··· RECORDS FOR THIS EXERCISE

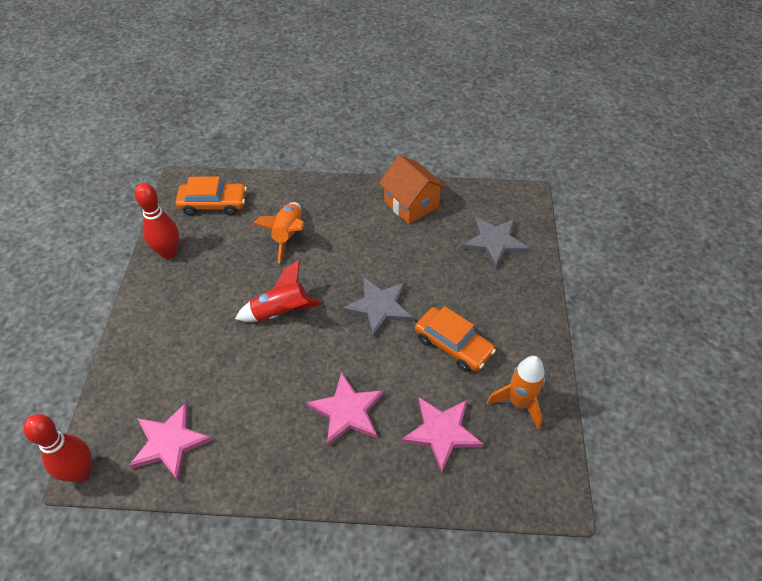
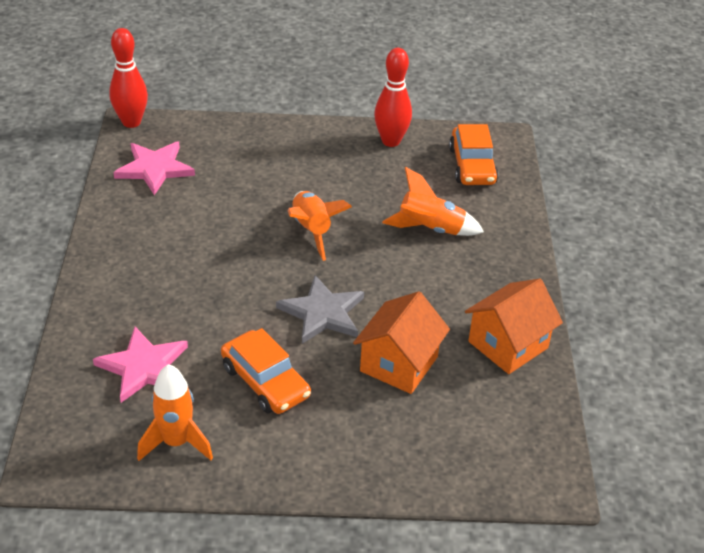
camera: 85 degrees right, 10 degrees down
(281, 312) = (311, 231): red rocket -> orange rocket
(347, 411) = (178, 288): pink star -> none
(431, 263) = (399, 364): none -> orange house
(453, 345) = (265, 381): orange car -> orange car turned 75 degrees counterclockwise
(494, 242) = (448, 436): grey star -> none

······
··· RECORDS FOR THIS EXERCISE

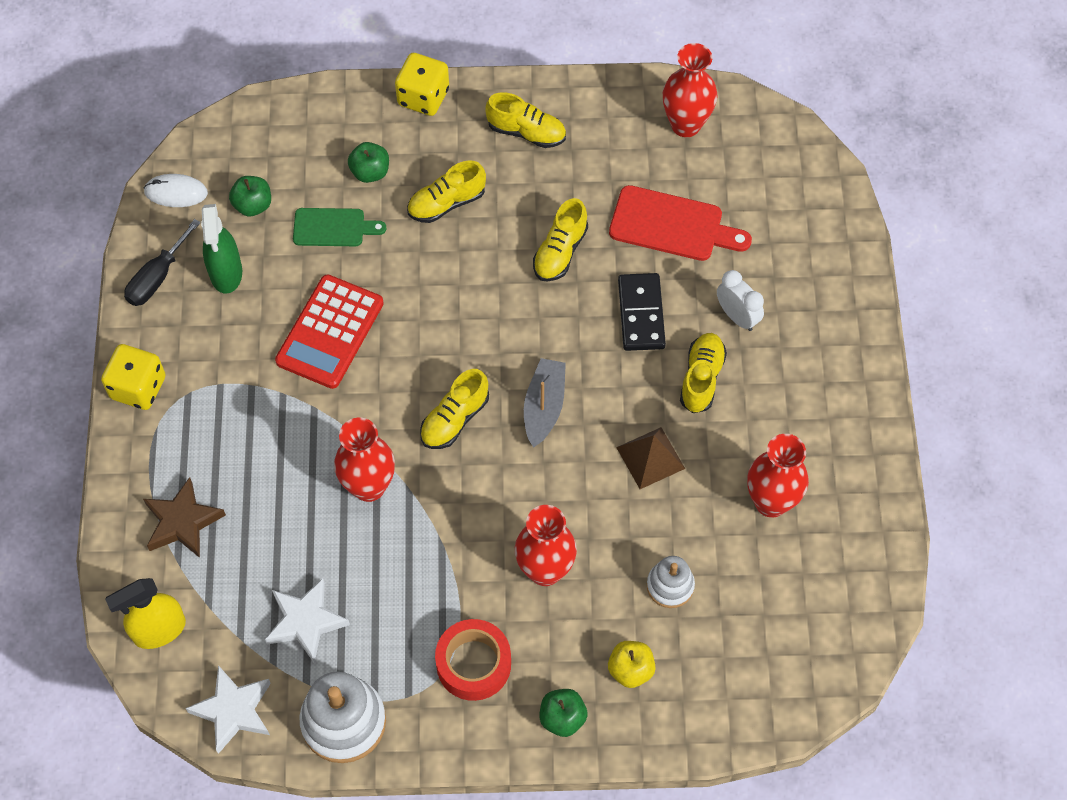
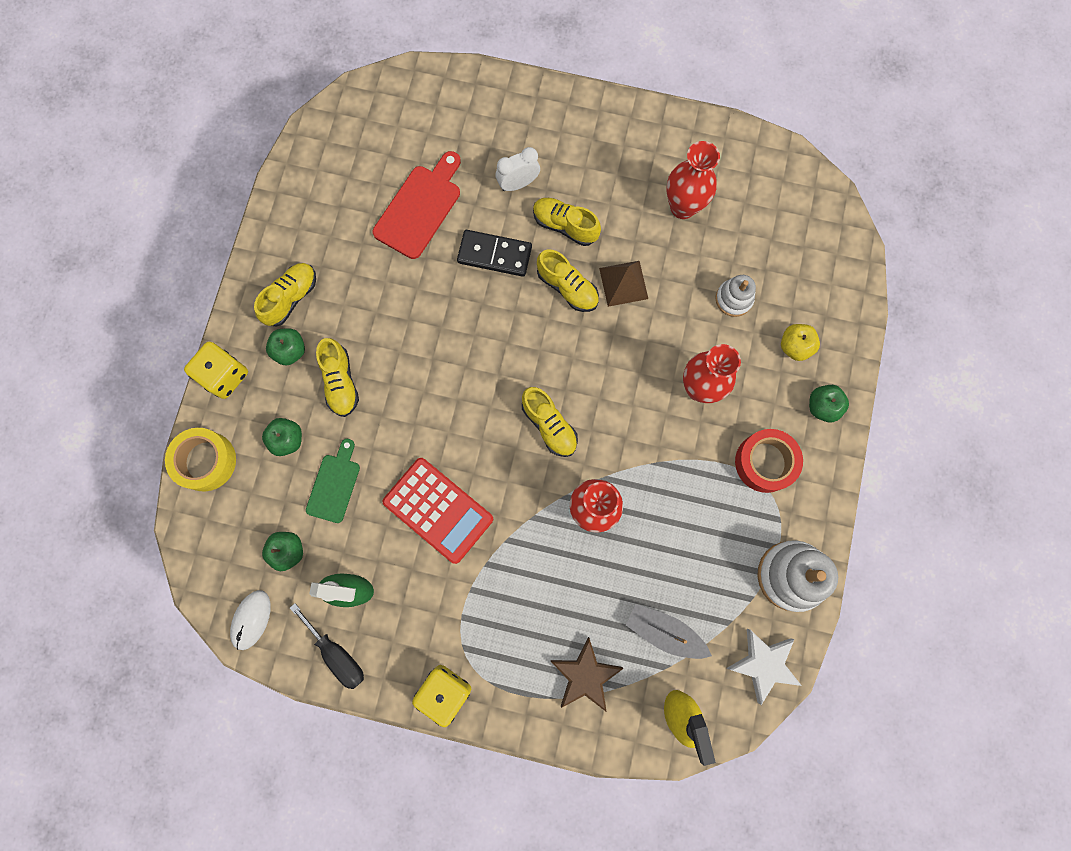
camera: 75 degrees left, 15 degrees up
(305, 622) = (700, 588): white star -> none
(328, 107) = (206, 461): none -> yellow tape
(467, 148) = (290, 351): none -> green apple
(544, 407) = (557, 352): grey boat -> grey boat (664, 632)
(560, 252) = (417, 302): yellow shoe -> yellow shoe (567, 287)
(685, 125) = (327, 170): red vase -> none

······
··· RECORDS FOR THIS EXERCISE

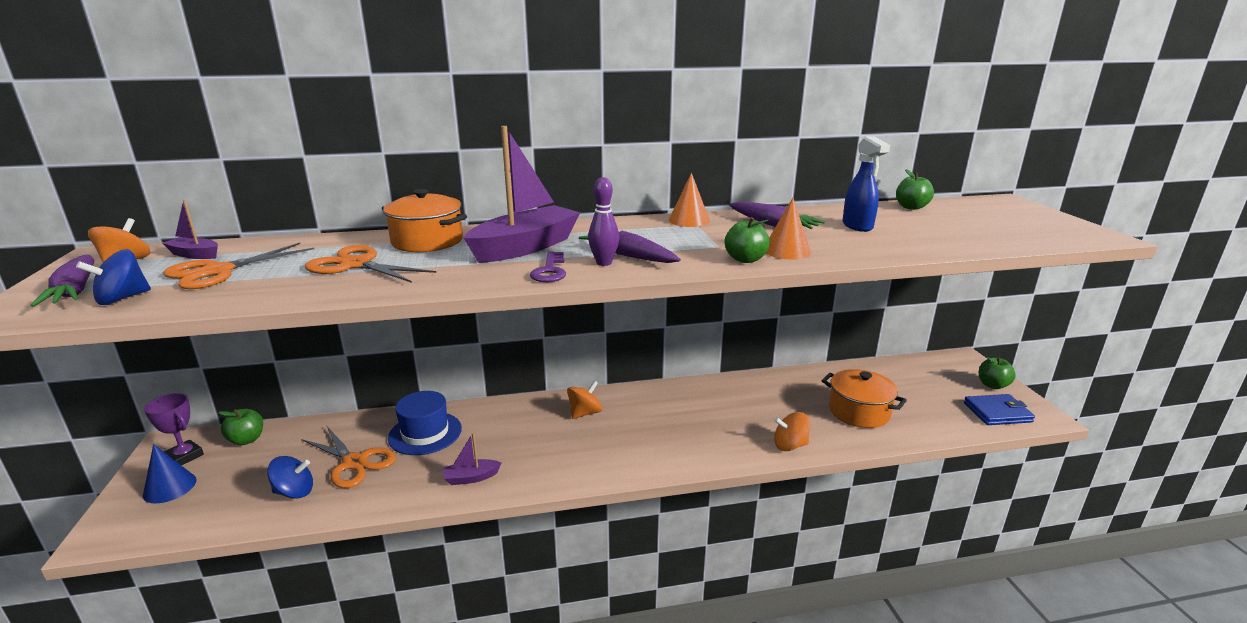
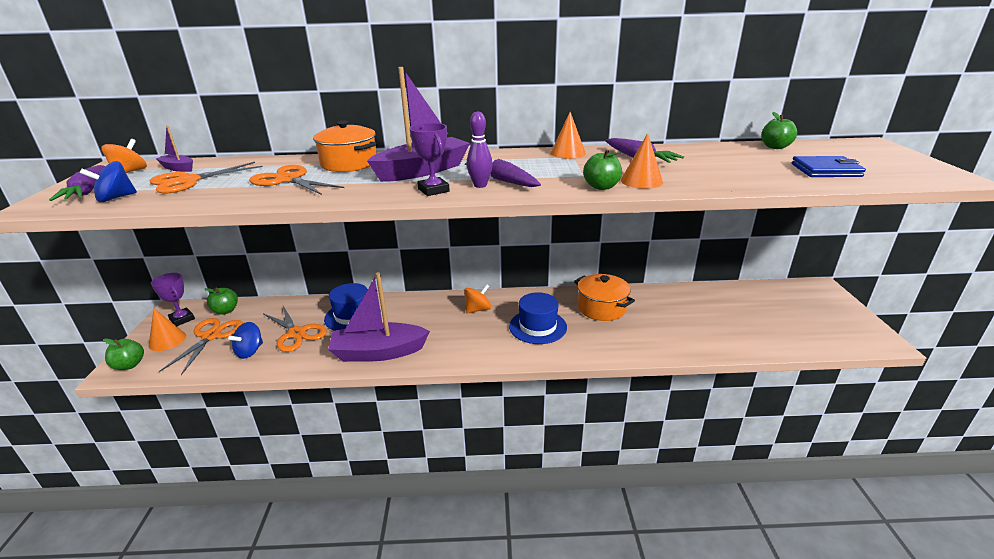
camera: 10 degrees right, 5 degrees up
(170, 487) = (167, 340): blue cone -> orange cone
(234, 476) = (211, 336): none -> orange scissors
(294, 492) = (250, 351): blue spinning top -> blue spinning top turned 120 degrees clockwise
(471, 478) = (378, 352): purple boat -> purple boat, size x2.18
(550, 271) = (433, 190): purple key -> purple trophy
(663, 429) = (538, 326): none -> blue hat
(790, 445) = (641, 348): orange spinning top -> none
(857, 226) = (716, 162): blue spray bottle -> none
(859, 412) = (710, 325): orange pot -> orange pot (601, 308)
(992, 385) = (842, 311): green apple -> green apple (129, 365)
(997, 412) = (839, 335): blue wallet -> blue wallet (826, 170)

······

EXERCISE BRIEF: Copy each line above holding "right".

OUTPUT FOR THIS EXERCISE:
camera: 85 degrees right, 10 degrees down
camera: 10 degrees right, 5 degrees up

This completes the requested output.